**Your goal**: Find the line with "RV3: 100k (3V3, DGND, wiper" in the entries below, then reproduce it and every line after it down to and including the line with "U3: LM393 -> LM311", exactly.

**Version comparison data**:
* * * *
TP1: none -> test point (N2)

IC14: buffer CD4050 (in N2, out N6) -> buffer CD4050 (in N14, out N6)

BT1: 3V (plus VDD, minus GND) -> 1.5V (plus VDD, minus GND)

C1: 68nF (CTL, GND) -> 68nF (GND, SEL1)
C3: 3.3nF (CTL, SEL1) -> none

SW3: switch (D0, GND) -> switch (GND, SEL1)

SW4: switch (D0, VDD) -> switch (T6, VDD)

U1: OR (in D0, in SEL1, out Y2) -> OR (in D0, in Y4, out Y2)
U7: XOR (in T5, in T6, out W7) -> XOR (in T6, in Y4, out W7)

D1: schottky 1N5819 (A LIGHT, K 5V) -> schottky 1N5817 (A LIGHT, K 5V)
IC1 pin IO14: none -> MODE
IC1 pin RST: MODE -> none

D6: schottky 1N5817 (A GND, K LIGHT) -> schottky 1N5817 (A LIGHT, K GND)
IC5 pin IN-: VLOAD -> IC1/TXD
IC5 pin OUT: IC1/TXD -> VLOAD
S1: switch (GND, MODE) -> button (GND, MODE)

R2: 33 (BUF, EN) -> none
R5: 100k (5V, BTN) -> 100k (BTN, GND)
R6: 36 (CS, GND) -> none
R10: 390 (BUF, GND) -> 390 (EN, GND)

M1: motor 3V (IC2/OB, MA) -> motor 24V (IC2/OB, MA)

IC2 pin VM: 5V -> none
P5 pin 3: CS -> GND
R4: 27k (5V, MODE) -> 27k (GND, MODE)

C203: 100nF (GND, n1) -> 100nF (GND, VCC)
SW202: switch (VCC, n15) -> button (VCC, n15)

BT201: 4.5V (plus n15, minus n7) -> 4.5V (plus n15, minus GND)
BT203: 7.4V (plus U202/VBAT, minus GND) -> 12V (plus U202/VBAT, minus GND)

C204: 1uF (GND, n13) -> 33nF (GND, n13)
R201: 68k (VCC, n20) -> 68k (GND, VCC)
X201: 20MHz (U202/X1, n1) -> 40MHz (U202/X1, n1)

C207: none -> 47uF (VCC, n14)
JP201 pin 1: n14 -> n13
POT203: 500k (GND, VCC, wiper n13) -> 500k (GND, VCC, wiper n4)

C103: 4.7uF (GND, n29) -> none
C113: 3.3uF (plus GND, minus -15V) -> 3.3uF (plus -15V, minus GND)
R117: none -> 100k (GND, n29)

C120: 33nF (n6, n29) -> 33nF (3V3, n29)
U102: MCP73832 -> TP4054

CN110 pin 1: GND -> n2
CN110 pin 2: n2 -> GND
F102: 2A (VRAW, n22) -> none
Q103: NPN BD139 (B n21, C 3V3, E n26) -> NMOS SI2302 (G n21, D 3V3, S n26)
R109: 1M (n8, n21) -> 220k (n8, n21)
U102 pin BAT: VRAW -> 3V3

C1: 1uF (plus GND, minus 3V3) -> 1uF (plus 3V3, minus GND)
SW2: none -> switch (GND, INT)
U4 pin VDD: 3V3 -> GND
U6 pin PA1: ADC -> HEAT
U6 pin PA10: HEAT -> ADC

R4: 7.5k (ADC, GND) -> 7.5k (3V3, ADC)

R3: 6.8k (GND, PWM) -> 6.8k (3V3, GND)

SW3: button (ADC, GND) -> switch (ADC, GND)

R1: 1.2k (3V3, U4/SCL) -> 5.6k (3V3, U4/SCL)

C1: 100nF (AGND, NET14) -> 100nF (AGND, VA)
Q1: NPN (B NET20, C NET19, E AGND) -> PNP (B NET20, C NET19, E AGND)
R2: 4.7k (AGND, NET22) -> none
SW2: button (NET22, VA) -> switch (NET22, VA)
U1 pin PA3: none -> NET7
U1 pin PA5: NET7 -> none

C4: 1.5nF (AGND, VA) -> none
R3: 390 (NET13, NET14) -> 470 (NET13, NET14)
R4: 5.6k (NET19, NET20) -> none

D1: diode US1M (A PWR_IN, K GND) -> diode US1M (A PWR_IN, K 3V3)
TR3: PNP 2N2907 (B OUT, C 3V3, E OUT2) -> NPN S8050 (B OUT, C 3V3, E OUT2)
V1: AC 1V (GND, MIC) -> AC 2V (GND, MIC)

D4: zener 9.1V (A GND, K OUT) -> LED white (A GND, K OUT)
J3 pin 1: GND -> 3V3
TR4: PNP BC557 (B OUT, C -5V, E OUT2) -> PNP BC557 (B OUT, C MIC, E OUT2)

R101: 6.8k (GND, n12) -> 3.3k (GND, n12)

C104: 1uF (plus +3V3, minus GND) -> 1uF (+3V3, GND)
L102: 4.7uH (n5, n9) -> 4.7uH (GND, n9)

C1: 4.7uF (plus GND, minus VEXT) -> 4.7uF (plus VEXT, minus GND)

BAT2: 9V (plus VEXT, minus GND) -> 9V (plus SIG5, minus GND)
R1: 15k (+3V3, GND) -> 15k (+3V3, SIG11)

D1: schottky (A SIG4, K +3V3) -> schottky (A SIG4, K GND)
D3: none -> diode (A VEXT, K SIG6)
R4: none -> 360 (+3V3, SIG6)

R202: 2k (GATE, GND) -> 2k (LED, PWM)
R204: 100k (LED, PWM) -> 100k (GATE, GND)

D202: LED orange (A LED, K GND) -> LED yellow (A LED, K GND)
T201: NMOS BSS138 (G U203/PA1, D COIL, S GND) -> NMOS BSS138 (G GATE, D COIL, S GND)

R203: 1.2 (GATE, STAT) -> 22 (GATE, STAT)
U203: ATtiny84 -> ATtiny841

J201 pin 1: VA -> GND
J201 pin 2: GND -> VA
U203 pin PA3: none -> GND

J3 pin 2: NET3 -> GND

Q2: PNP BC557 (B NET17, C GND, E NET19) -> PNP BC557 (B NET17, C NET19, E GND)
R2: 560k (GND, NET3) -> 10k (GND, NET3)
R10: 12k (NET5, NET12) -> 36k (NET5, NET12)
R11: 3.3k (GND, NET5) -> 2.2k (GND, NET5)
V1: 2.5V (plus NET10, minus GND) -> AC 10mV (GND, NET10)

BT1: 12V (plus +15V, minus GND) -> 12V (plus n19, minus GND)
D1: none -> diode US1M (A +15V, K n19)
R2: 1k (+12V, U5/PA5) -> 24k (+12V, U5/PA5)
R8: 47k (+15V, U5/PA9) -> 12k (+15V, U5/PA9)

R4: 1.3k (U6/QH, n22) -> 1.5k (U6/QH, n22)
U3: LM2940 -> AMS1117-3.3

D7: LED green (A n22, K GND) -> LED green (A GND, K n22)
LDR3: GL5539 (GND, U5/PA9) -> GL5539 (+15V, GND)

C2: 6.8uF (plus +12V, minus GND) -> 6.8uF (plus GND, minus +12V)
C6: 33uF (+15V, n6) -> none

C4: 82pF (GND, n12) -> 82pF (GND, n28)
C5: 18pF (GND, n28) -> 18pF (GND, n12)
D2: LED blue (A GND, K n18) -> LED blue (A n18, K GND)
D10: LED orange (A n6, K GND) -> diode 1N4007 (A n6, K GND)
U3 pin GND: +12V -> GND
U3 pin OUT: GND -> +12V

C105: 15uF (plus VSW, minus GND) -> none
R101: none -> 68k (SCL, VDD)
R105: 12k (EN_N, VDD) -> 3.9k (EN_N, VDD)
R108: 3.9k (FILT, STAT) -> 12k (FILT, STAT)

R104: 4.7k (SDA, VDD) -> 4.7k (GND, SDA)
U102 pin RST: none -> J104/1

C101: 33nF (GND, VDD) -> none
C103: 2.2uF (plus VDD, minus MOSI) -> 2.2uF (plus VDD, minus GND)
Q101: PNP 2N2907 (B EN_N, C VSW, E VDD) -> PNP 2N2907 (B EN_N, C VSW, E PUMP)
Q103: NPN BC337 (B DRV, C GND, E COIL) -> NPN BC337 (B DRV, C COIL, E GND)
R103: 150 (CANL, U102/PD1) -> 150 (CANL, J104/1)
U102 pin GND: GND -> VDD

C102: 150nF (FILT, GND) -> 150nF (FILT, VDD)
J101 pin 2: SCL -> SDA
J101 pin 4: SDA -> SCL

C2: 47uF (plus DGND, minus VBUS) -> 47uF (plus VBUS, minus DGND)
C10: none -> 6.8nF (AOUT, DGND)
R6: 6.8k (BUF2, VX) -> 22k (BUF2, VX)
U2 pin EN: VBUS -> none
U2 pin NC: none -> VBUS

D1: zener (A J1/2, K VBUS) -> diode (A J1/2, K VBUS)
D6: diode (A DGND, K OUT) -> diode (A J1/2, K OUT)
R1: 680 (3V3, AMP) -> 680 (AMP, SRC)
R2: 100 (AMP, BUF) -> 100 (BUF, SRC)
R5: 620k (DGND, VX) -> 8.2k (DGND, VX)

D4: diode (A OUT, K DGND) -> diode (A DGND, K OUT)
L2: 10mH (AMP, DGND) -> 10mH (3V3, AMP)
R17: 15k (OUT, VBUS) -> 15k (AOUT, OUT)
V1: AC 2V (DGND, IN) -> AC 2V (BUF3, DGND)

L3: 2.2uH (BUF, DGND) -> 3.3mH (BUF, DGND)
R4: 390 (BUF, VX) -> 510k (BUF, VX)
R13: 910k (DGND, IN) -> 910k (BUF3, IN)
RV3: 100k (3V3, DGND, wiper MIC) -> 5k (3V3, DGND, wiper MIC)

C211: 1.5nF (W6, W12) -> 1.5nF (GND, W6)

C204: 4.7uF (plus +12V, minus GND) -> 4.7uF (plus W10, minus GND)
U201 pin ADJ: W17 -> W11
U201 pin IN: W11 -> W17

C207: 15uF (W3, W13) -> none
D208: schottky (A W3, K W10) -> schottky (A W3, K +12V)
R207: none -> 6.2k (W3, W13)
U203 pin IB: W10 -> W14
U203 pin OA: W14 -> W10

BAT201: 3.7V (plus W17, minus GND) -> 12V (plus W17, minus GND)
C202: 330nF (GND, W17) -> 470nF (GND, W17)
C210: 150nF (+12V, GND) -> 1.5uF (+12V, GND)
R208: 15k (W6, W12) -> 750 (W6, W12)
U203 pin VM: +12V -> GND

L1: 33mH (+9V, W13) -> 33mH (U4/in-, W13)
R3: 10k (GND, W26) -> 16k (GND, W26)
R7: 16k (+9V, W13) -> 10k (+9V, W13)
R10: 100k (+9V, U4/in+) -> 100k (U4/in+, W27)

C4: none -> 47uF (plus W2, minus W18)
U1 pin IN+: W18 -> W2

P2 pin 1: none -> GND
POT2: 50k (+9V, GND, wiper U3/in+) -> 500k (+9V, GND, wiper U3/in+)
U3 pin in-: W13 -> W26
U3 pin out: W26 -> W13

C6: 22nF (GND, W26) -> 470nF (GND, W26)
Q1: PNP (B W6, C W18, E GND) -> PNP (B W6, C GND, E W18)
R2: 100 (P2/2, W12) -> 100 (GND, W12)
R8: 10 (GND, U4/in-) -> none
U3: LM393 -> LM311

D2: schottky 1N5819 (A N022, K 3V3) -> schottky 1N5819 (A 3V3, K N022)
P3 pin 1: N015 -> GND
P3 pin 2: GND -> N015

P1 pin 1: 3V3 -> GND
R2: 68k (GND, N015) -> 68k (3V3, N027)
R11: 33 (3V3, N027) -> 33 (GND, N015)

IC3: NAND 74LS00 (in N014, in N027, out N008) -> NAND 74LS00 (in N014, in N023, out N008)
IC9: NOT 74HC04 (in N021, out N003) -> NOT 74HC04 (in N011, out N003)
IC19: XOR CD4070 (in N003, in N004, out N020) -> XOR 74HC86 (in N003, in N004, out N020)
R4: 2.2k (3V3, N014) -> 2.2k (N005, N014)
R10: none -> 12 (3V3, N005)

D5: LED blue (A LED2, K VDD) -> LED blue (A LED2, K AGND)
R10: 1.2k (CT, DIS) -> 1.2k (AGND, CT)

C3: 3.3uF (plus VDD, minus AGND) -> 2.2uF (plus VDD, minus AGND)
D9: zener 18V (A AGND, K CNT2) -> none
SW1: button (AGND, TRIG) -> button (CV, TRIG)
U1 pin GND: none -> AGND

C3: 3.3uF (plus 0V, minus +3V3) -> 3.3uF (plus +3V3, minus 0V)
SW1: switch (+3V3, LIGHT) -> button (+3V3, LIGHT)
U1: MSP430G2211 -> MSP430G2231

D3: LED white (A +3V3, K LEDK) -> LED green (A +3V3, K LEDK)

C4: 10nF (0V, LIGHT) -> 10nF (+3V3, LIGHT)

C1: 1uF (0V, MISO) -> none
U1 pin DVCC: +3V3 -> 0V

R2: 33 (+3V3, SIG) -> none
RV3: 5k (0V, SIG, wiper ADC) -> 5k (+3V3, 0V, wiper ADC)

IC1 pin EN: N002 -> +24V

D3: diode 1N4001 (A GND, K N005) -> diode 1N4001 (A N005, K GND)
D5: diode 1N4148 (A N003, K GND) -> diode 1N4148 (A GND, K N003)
* * * *
**Written answer**:
RV3: 100k (3V3, DGND, wiper MIC) -> 5k (3V3, DGND, wiper MIC)

C211: 1.5nF (W6, W12) -> 1.5nF (GND, W6)

C204: 4.7uF (plus +12V, minus GND) -> 4.7uF (plus W10, minus GND)
U201 pin ADJ: W17 -> W11
U201 pin IN: W11 -> W17

C207: 15uF (W3, W13) -> none
D208: schottky (A W3, K W10) -> schottky (A W3, K +12V)
R207: none -> 6.2k (W3, W13)
U203 pin IB: W10 -> W14
U203 pin OA: W14 -> W10

BAT201: 3.7V (plus W17, minus GND) -> 12V (plus W17, minus GND)
C202: 330nF (GND, W17) -> 470nF (GND, W17)
C210: 150nF (+12V, GND) -> 1.5uF (+12V, GND)
R208: 15k (W6, W12) -> 750 (W6, W12)
U203 pin VM: +12V -> GND

L1: 33mH (+9V, W13) -> 33mH (U4/in-, W13)
R3: 10k (GND, W26) -> 16k (GND, W26)
R7: 16k (+9V, W13) -> 10k (+9V, W13)
R10: 100k (+9V, U4/in+) -> 100k (U4/in+, W27)

C4: none -> 47uF (plus W2, minus W18)
U1 pin IN+: W18 -> W2

P2 pin 1: none -> GND
POT2: 50k (+9V, GND, wiper U3/in+) -> 500k (+9V, GND, wiper U3/in+)
U3 pin in-: W13 -> W26
U3 pin out: W26 -> W13

C6: 22nF (GND, W26) -> 470nF (GND, W26)
Q1: PNP (B W6, C W18, E GND) -> PNP (B W6, C GND, E W18)
R2: 100 (P2/2, W12) -> 100 (GND, W12)
R8: 10 (GND, U4/in-) -> none
U3: LM393 -> LM311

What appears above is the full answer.